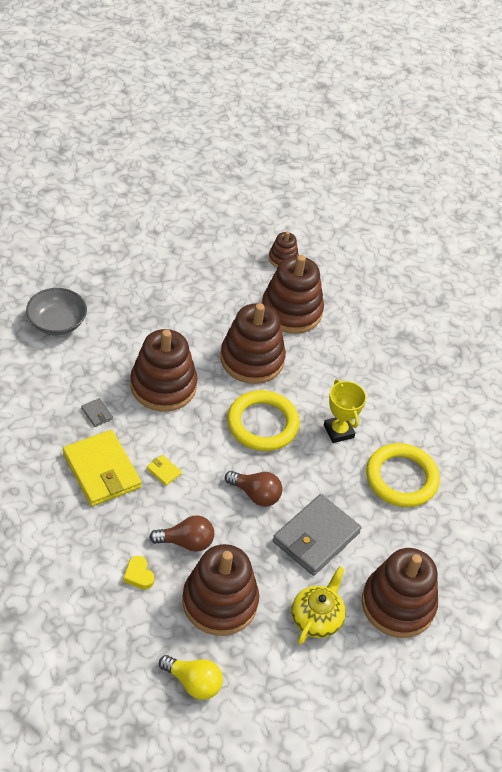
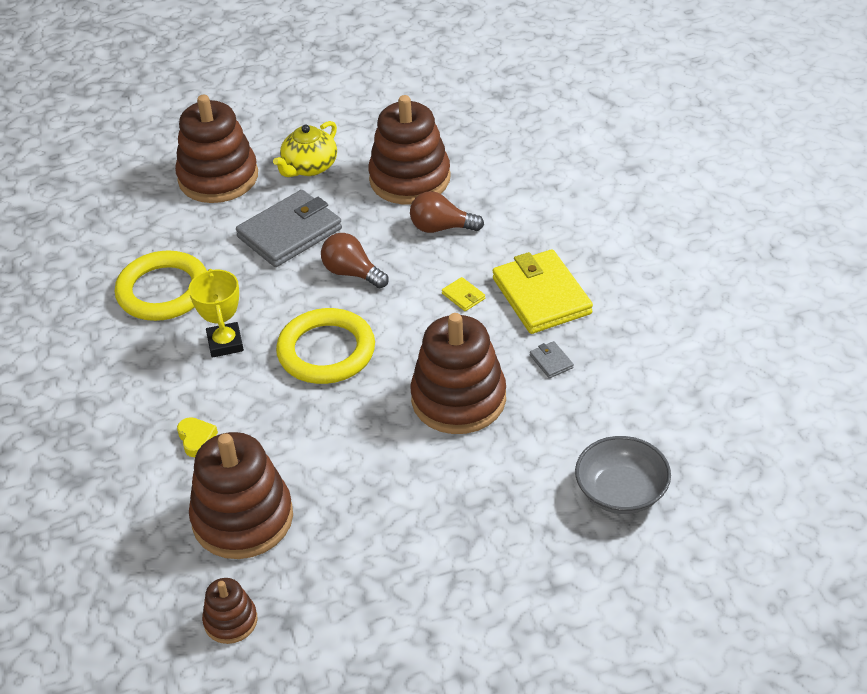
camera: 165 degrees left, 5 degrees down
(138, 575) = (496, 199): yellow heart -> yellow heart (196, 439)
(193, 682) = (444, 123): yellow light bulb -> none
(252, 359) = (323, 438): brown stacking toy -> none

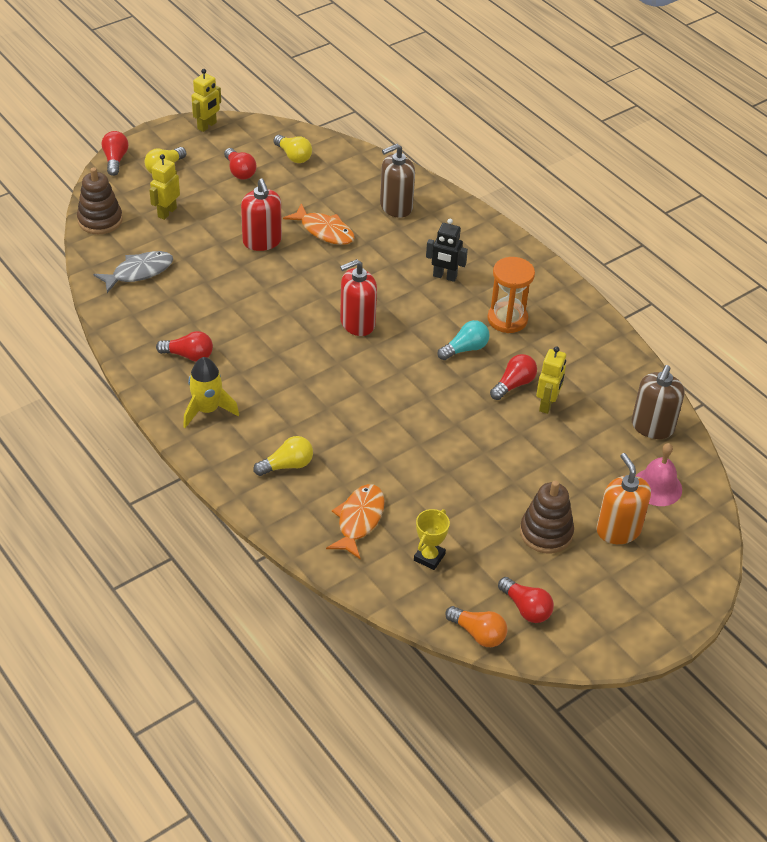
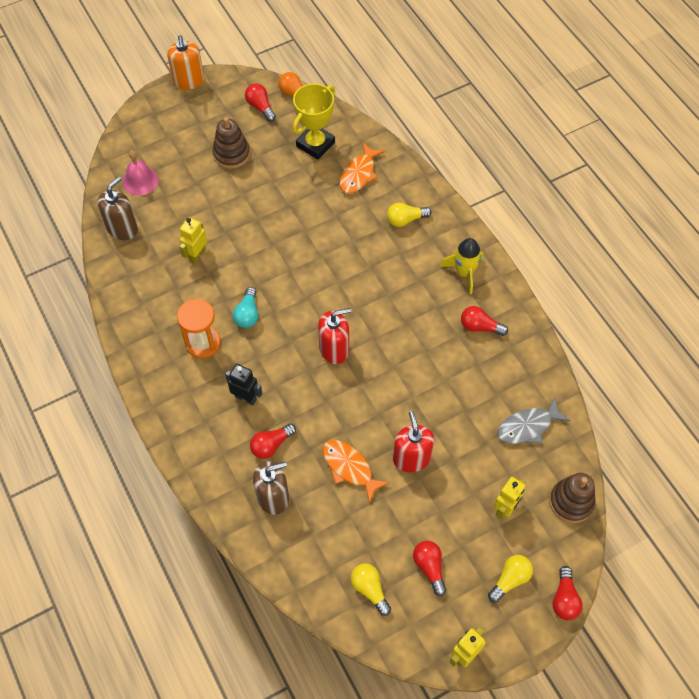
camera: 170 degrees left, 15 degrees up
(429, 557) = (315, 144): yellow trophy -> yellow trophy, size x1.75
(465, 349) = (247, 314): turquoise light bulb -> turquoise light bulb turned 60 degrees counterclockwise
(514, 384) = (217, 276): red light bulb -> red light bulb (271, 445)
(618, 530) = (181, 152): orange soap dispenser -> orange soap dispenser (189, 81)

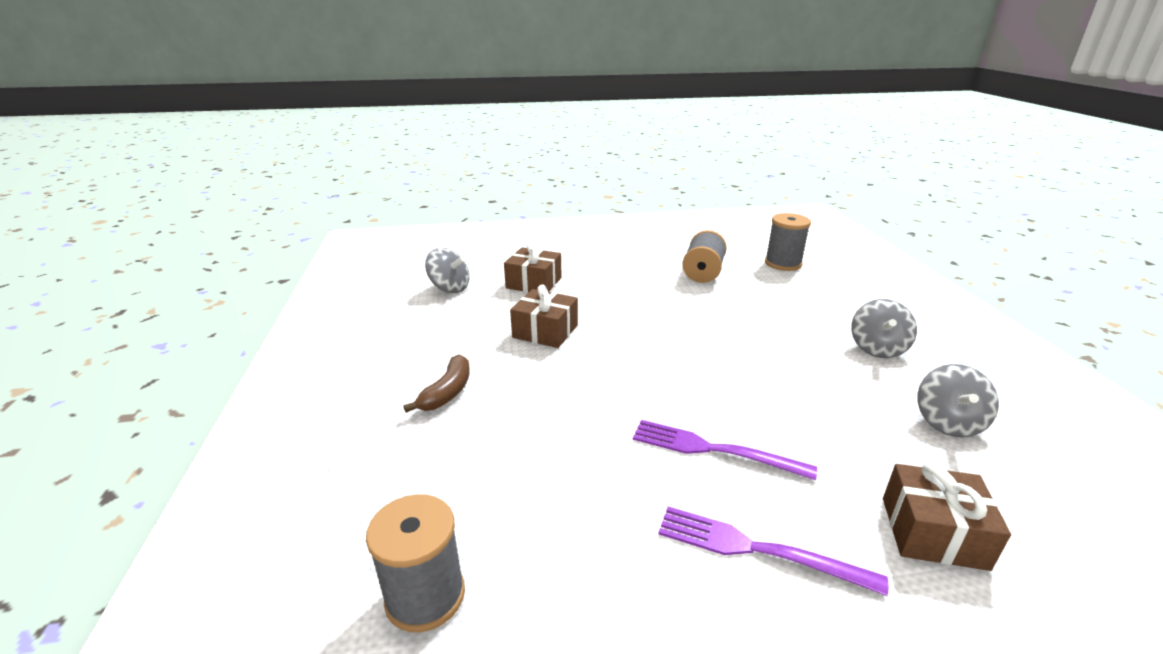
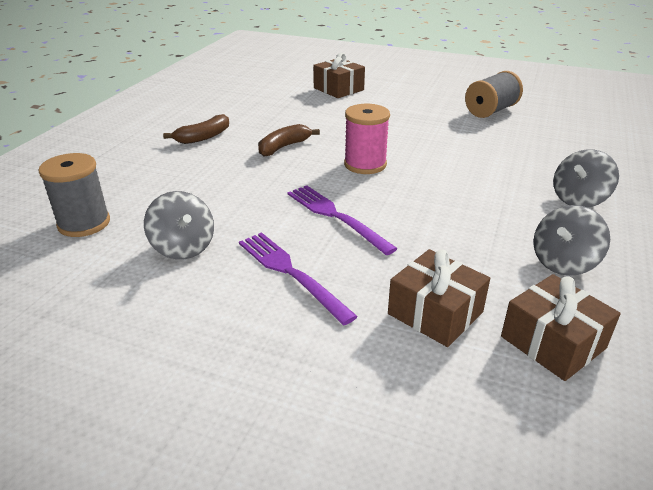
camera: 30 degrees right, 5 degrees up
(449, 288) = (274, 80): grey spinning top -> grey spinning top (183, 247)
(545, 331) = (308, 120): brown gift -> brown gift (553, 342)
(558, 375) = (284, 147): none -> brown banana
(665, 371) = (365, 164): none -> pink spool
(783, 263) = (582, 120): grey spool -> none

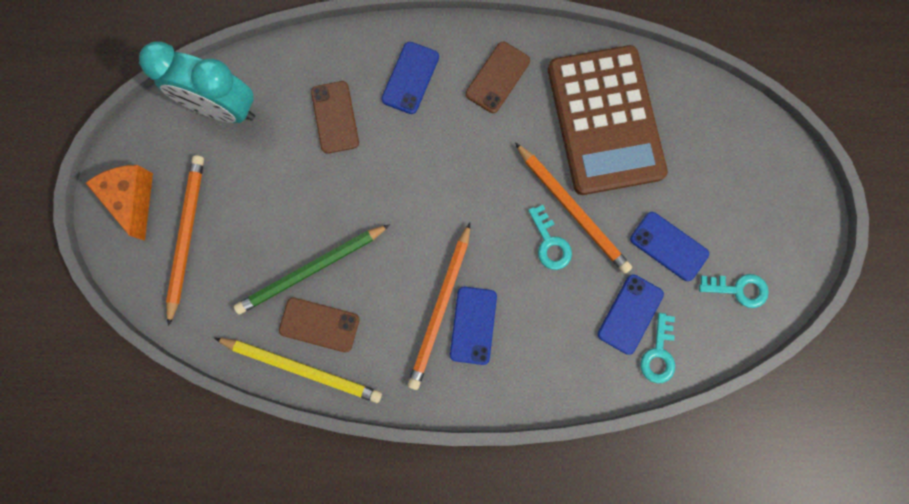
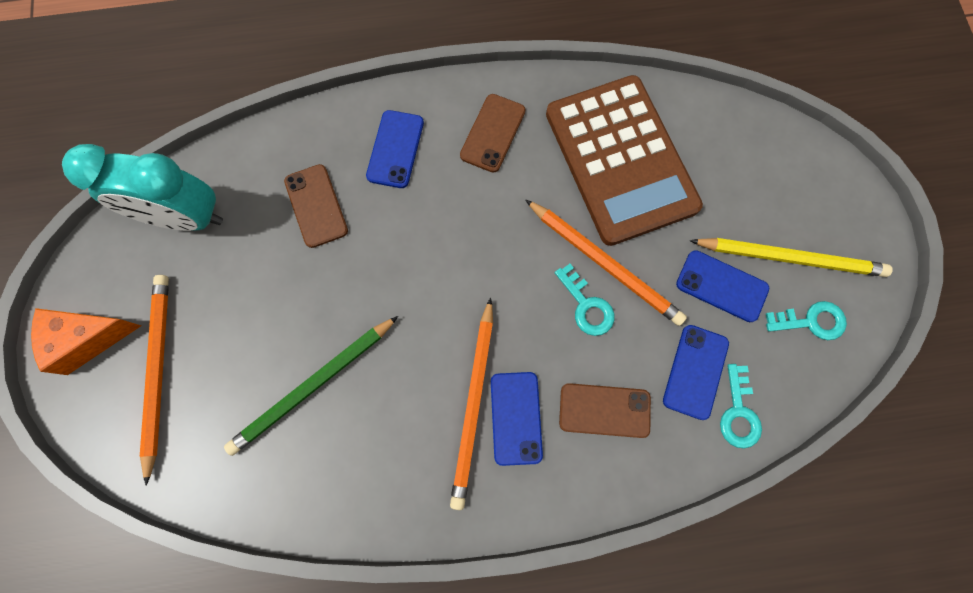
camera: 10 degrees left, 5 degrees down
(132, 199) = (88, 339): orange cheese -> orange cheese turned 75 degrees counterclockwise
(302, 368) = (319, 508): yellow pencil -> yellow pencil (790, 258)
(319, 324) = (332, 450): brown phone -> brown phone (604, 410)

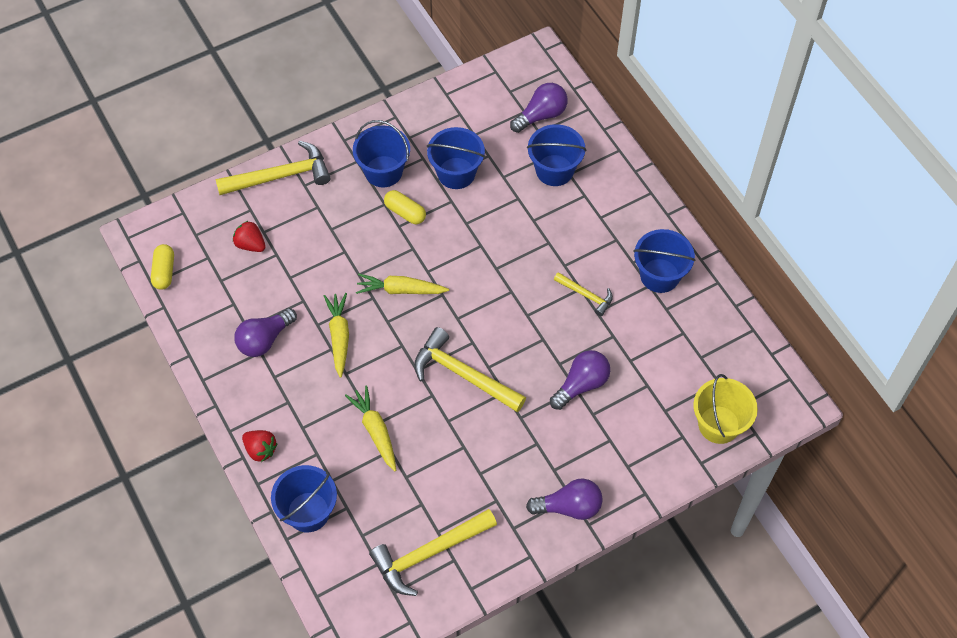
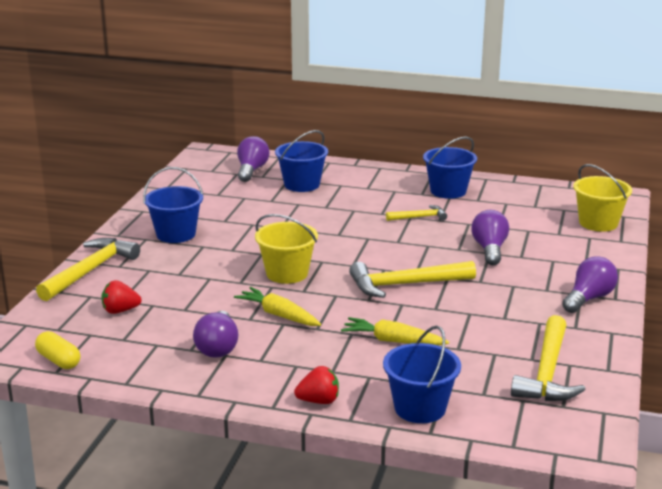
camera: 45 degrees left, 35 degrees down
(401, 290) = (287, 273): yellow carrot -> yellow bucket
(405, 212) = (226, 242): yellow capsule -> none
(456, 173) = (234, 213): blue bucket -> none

#### [Aim of the exercise]
Within the data above, how many lines include the word "none"? Respond with the number only.

#### [Output below]
7